■ Exercise details ■
Report every line of the records beneath this task that holds the string "none".

■ Source material ■
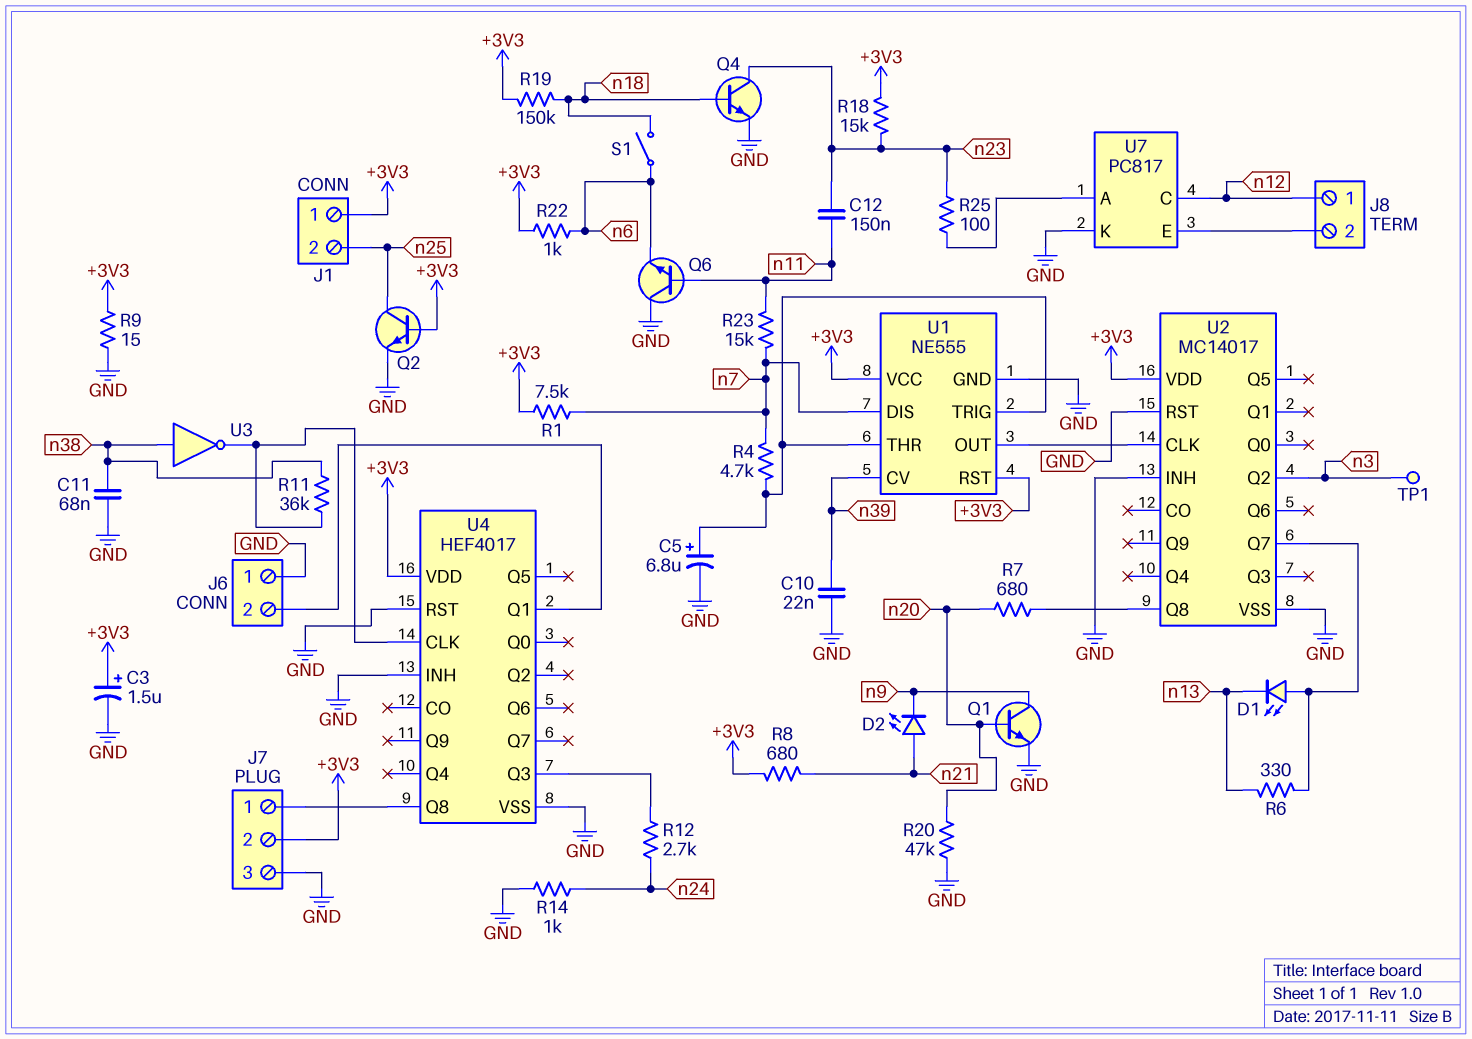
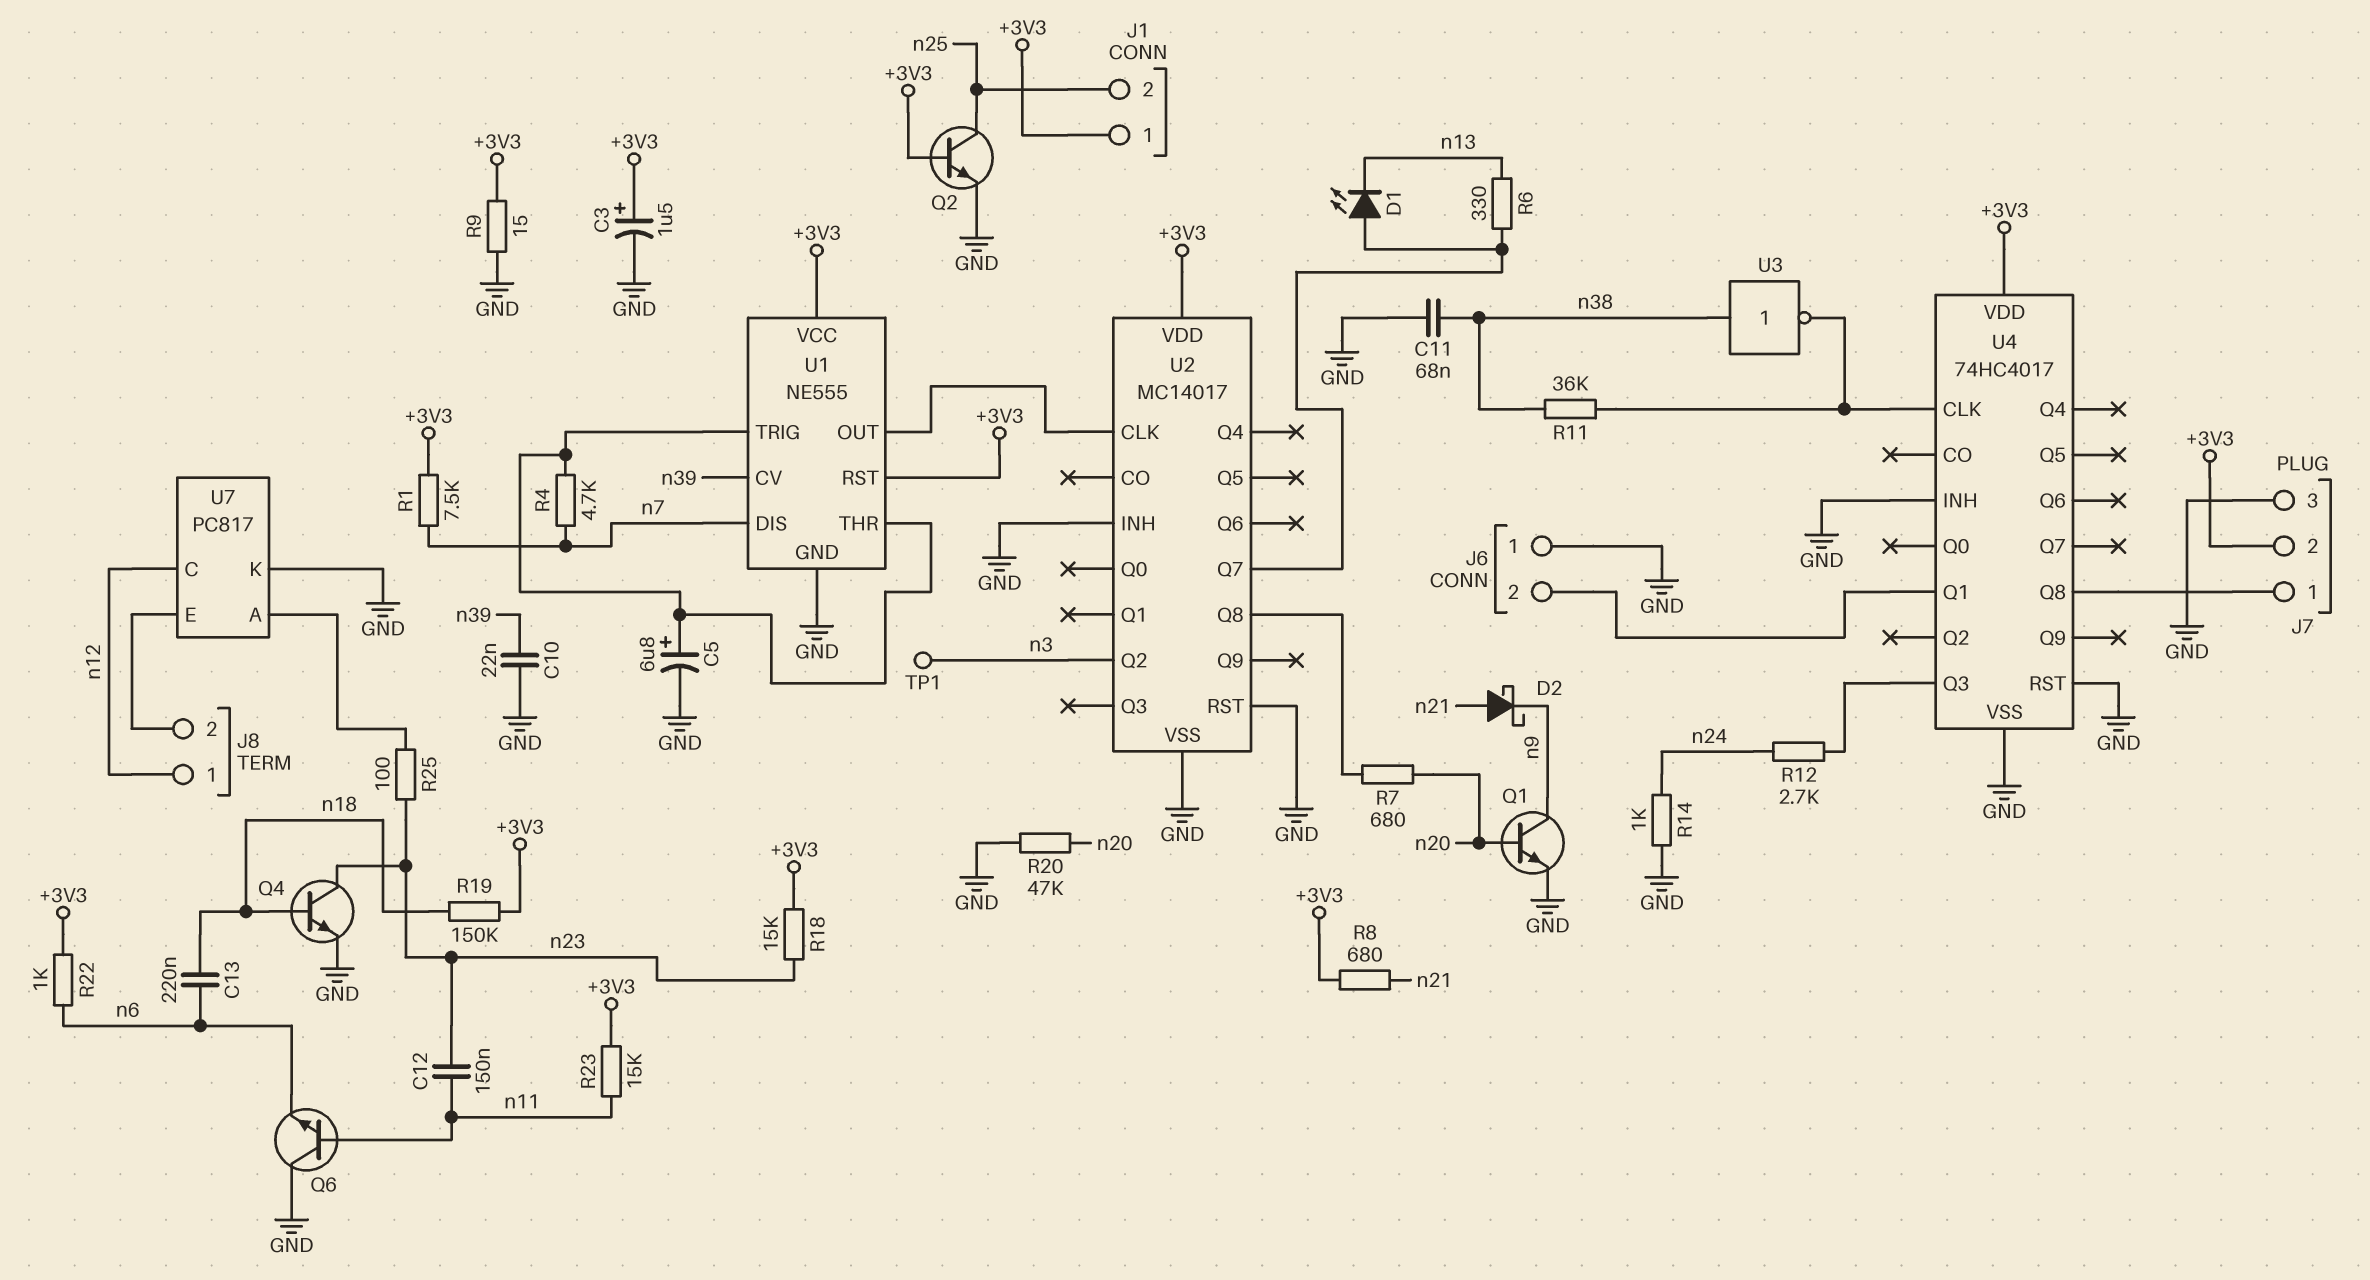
C13: none -> 220nF (n6, n18)
D2: LED (A n21, K n9) -> schottky (A n21, K n9)
R23: 15k (n7, n11) -> 15k (+3V3, n11)
S1: switch (n6, n18) -> none
U4: HEF4017 -> 74HC4017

■ Response to the task ■
C13: none -> 220nF (n6, n18)
S1: switch (n6, n18) -> none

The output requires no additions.